_Work required_: Read the records and write them out again exactly.
Records for the task Start Marker
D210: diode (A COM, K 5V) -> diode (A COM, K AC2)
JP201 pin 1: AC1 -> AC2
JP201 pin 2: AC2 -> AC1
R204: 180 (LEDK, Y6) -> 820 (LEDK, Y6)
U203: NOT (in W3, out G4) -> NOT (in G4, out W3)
Records for the task End Marker
_Your solution_:
D210: diode (A COM, K 5V) -> diode (A COM, K AC2)
JP201 pin 1: AC1 -> AC2
JP201 pin 2: AC2 -> AC1
R204: 180 (LEDK, Y6) -> 820 (LEDK, Y6)
U203: NOT (in W3, out G4) -> NOT (in G4, out W3)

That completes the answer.